··· EXERCISE MATERIAL
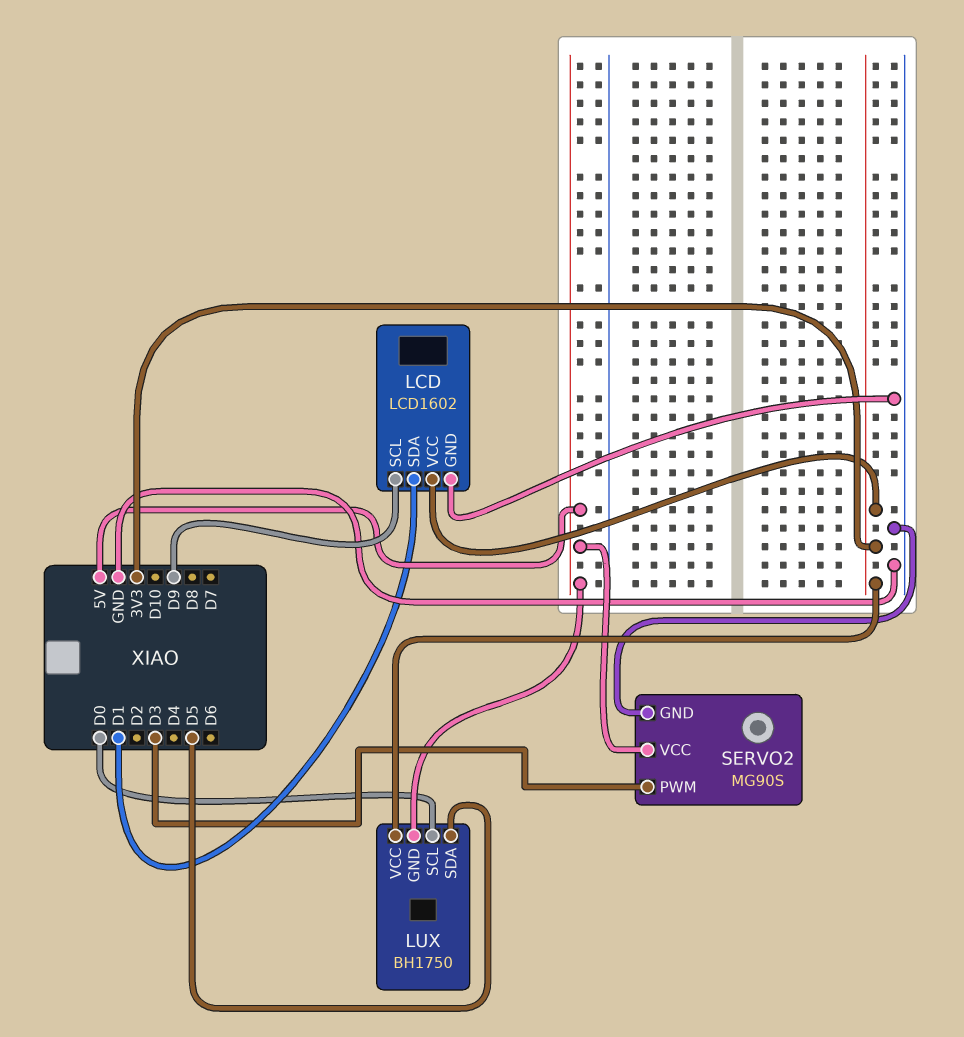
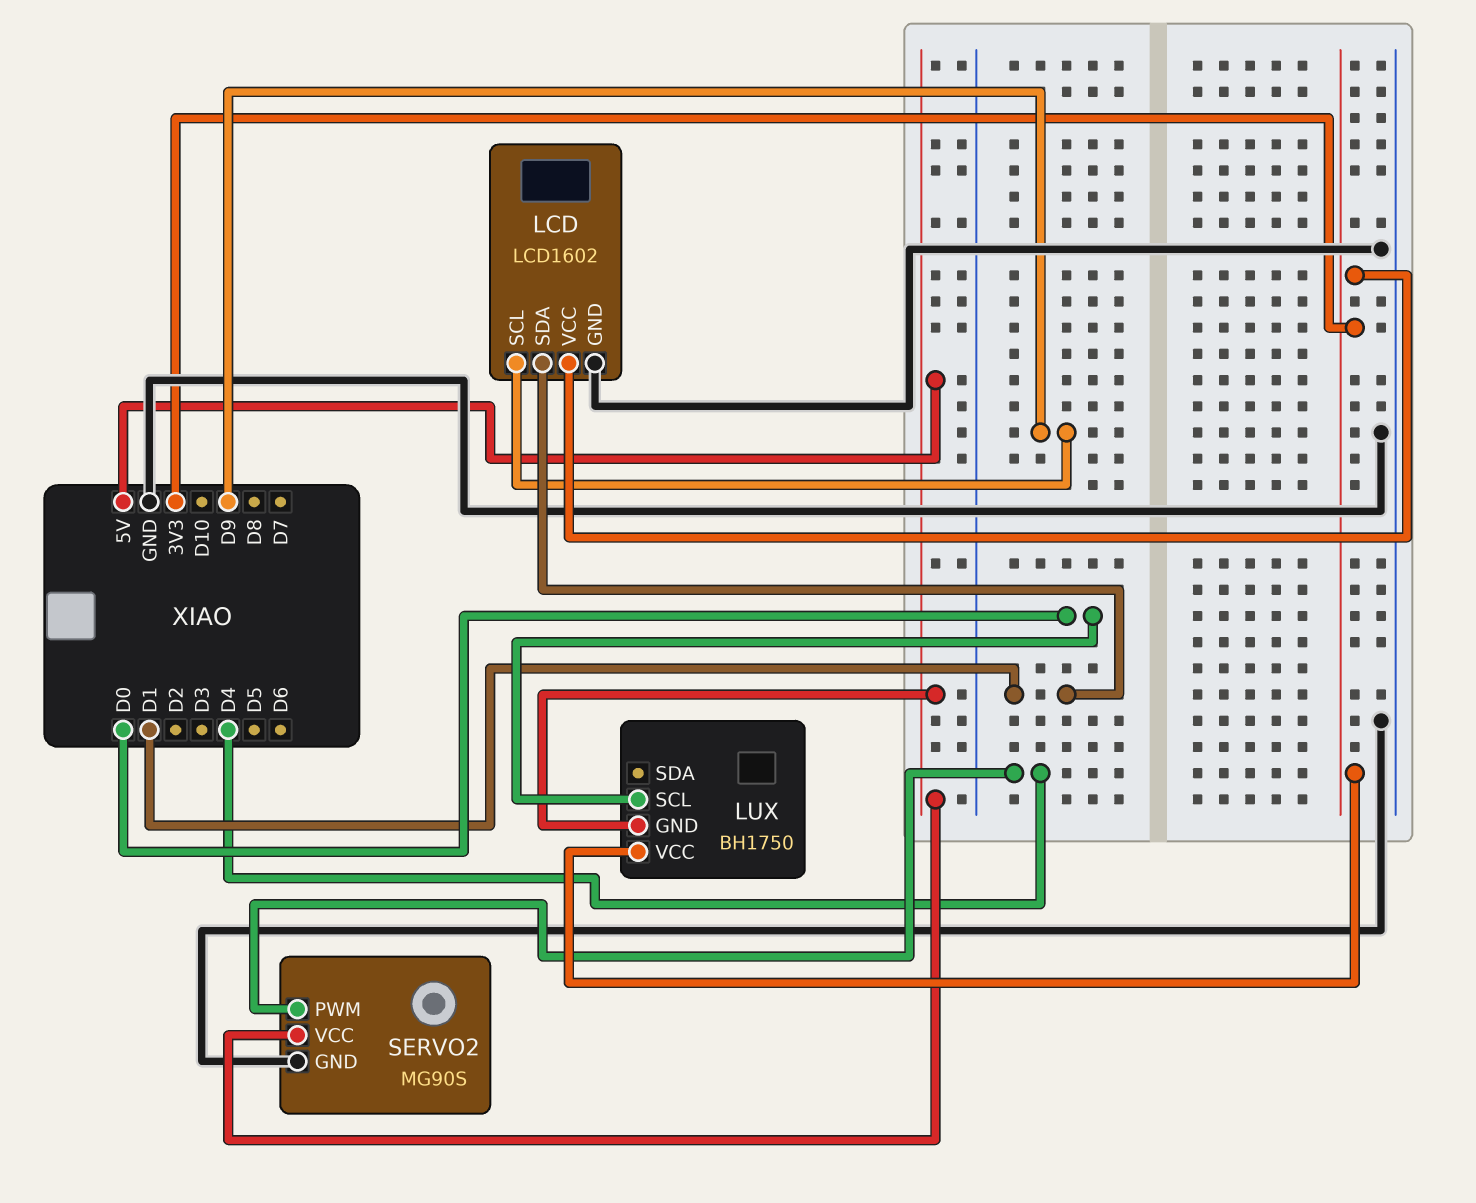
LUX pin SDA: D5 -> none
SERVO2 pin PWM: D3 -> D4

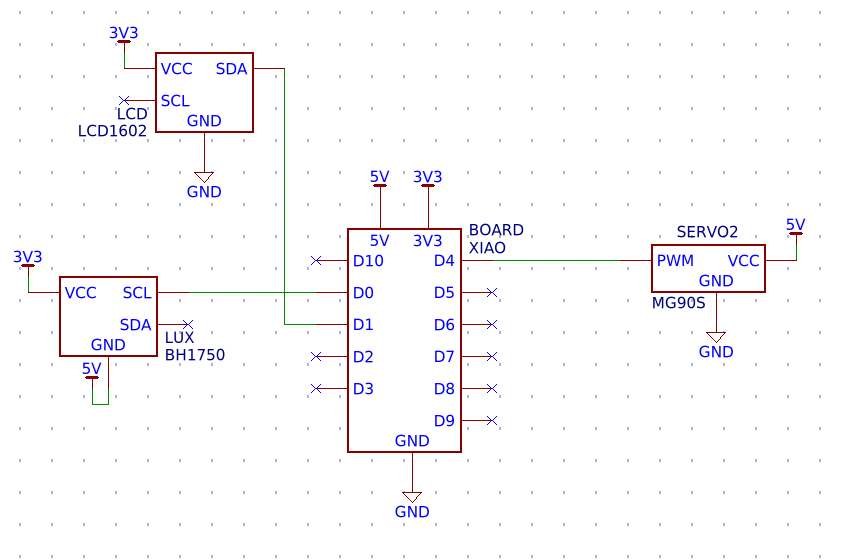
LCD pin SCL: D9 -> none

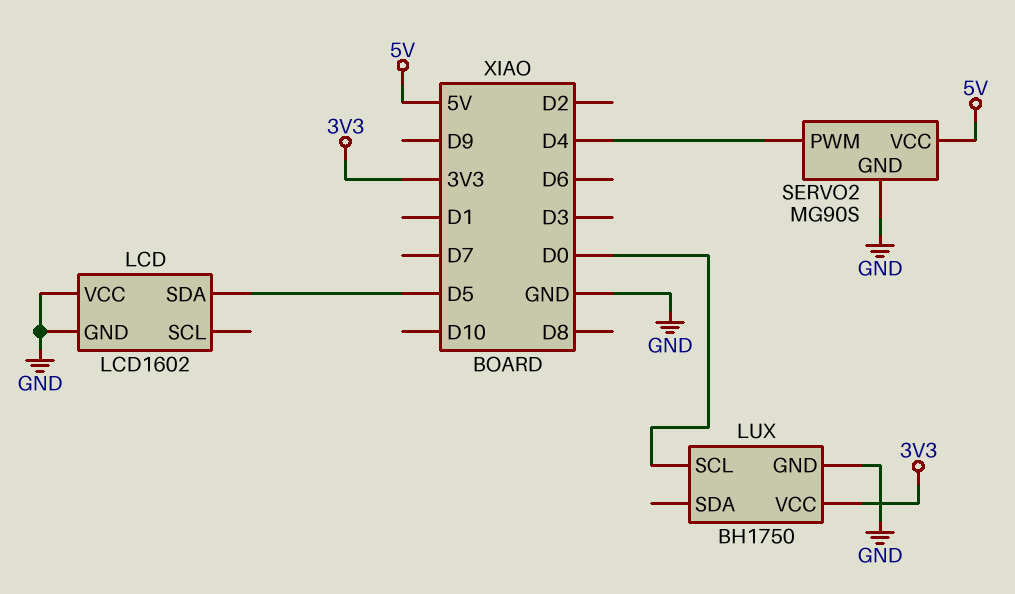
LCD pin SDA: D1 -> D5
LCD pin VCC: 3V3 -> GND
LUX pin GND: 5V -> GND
······
→ **WHAT THIS TASK INVOLVES**
Your reply should consist solely of the lines from the one containing "LCD pin SCL: D9 -> none" through the last line of the material, reproduced exactly and without pictures.

→ **SOLUTION FOR THIS TASK**
LCD pin SCL: D9 -> none

LCD pin SDA: D1 -> D5
LCD pin VCC: 3V3 -> GND
LUX pin GND: 5V -> GND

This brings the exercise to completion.